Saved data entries
== Segment start ==

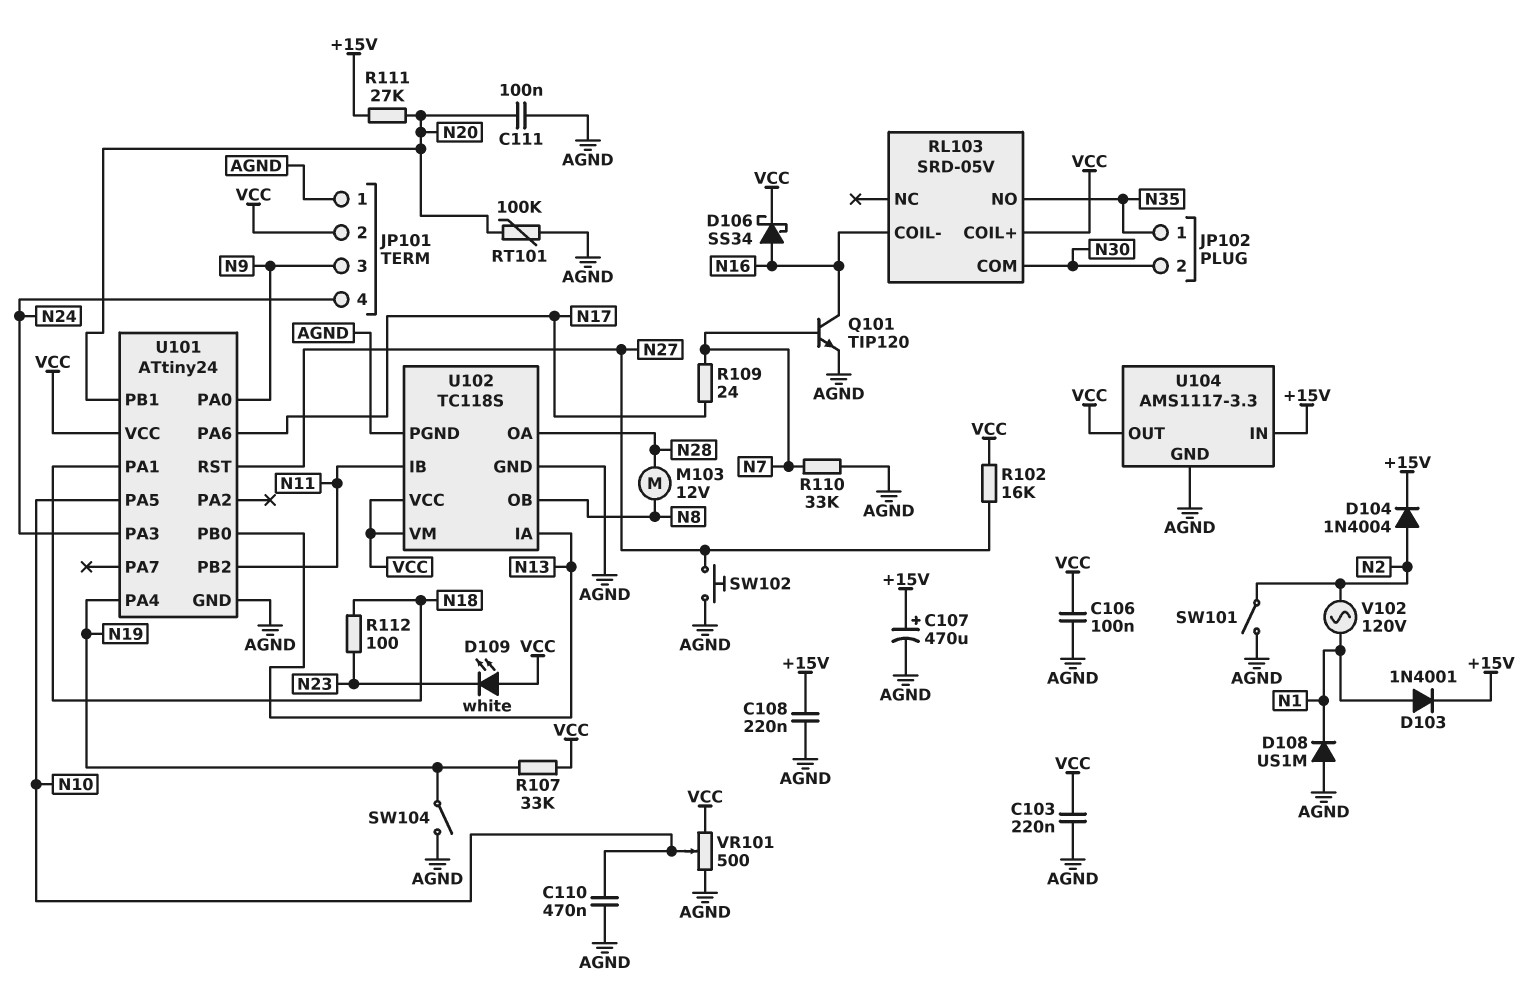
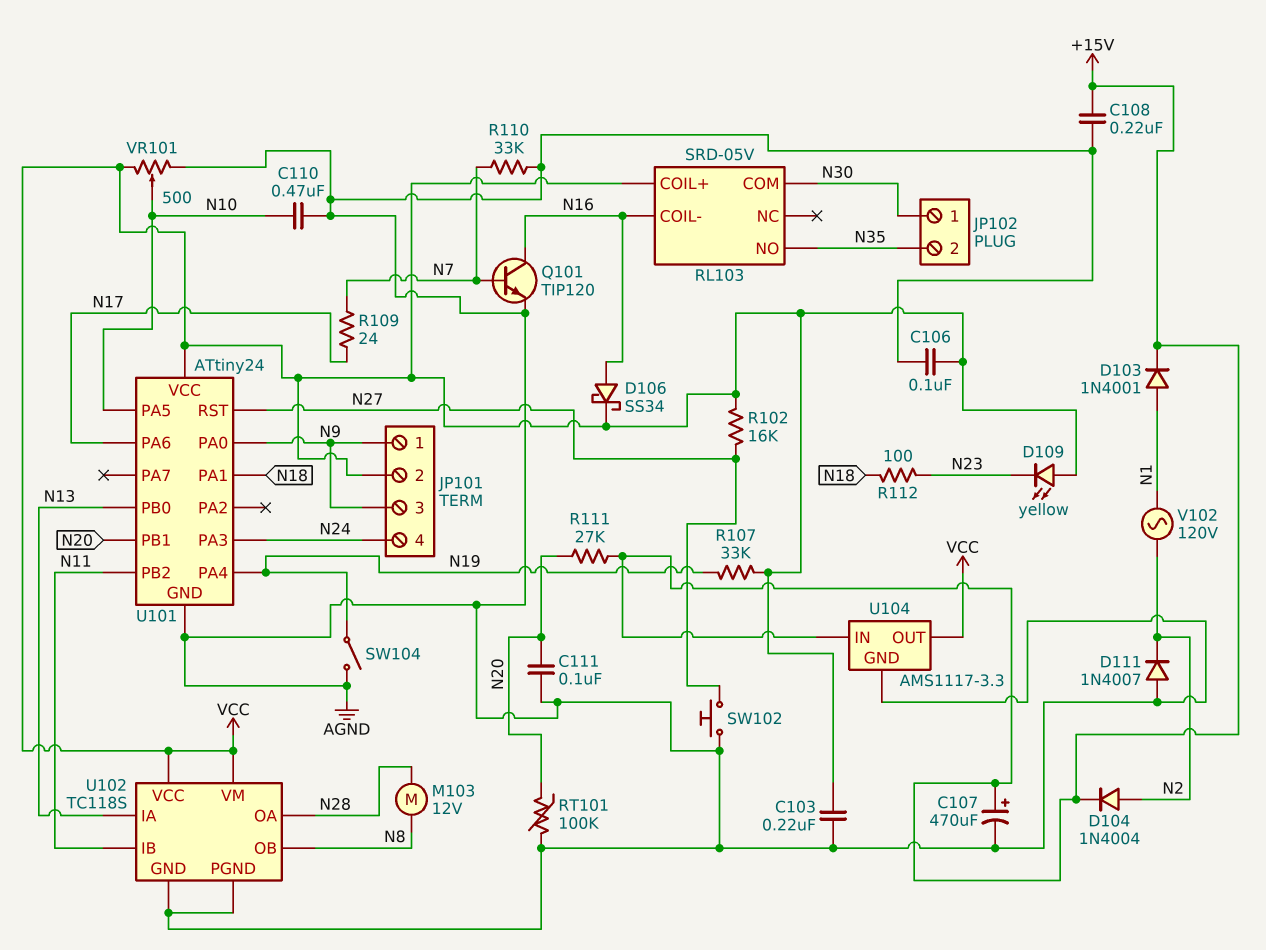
D108: diode US1M (A AGND, K N1) -> none
D109: LED white (A VCC, K N23) -> LED yellow (A VCC, K N23)
D111: none -> diode 1N4007 (A AGND, K N2)
JP101 pin 1: AGND -> N9
JP102 pin 1: N35 -> N30
JP102 pin 2: N30 -> N35
SW101: switch (AGND, N2) -> none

== Segment end ==

Assignment. Reproduce every line above exactly as written, omitting the images.

Task response.
D108: diode US1M (A AGND, K N1) -> none
D109: LED white (A VCC, K N23) -> LED yellow (A VCC, K N23)
D111: none -> diode 1N4007 (A AGND, K N2)
JP101 pin 1: AGND -> N9
JP102 pin 1: N35 -> N30
JP102 pin 2: N30 -> N35
SW101: switch (AGND, N2) -> none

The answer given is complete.